At the line containing "(276, 332) = (340, 402): orange shoe -> none", begin setting down the entries exactly, and stop only after the last line.

┌─ SUPPLIED INFORMATION

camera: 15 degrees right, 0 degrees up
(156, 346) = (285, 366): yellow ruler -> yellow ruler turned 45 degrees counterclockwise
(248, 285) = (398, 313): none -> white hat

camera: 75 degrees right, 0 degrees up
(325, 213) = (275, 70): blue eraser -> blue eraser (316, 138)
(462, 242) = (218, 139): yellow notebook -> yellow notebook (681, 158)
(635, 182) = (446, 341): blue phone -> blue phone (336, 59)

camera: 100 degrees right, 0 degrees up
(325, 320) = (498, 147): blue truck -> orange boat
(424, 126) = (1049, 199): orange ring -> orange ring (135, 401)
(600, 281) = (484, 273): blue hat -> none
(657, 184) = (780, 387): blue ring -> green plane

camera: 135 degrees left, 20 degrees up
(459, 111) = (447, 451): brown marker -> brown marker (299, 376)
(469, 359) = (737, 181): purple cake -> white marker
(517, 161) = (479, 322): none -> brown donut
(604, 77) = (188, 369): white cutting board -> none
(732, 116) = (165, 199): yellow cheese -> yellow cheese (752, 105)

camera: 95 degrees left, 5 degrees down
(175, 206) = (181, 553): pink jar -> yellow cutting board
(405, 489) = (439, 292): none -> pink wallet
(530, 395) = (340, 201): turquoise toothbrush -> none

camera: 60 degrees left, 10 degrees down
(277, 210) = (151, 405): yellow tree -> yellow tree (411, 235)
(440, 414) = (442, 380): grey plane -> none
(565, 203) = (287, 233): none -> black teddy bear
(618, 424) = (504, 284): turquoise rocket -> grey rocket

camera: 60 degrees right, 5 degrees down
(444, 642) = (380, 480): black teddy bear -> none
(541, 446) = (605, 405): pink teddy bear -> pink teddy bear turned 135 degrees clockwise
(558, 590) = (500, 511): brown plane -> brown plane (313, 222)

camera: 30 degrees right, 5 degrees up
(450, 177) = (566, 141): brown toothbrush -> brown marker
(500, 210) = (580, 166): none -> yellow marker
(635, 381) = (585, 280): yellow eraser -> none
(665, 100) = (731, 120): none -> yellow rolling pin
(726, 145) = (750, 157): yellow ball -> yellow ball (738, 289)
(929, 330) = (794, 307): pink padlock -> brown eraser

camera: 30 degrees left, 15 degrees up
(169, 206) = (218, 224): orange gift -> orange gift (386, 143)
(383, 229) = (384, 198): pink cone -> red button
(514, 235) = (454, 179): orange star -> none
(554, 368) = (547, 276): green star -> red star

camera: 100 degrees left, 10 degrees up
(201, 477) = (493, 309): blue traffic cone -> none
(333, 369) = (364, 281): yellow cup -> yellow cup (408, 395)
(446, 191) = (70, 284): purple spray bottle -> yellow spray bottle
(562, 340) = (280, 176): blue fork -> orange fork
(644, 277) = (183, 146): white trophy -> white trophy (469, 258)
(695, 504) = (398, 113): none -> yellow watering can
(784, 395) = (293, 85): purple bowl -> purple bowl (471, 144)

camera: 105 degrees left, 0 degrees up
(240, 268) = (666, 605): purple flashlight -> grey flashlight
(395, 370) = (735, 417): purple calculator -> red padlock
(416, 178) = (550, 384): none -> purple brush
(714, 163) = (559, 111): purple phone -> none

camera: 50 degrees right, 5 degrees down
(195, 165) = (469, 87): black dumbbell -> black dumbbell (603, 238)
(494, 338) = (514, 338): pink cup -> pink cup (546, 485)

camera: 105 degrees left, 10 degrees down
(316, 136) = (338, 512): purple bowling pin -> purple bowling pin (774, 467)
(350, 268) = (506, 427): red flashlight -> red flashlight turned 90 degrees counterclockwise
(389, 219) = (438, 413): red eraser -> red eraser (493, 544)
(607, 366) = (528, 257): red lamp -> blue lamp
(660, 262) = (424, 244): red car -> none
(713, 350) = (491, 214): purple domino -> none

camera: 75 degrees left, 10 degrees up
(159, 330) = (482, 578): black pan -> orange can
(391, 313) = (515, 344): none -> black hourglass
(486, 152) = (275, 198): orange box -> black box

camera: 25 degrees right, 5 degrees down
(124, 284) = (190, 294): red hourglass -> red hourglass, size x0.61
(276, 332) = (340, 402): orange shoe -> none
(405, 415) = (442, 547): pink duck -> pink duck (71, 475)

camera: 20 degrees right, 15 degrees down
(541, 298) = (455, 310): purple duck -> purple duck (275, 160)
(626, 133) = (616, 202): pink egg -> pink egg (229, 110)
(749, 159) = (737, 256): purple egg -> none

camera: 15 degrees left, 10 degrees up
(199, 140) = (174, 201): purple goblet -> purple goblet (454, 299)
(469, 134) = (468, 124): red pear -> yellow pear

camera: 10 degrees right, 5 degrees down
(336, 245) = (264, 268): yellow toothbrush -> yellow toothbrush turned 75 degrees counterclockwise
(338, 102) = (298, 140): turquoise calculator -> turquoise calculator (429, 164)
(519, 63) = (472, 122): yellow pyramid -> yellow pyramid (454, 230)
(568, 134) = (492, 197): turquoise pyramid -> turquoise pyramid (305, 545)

└─

## YOUR RESPONSE
(276, 332) = (340, 402): orange shoe -> none
(405, 415) = (442, 547): pink duck -> pink duck (71, 475)

camera: 20 degrees right, 15 degrees down
(541, 298) = (455, 310): purple duck -> purple duck (275, 160)
(626, 133) = (616, 202): pink egg -> pink egg (229, 110)
(749, 159) = (737, 256): purple egg -> none

camera: 15 degrees left, 10 degrees up
(199, 140) = (174, 201): purple goblet -> purple goblet (454, 299)
(469, 134) = (468, 124): red pear -> yellow pear

camera: 10 degrees right, 5 degrees down
(336, 245) = (264, 268): yellow toothbrush -> yellow toothbrush turned 75 degrees counterclockwise
(338, 102) = (298, 140): turquoise calculator -> turquoise calculator (429, 164)
(519, 63) = (472, 122): yellow pyramid -> yellow pyramid (454, 230)
(568, 134) = (492, 197): turquoise pyramid -> turquoise pyramid (305, 545)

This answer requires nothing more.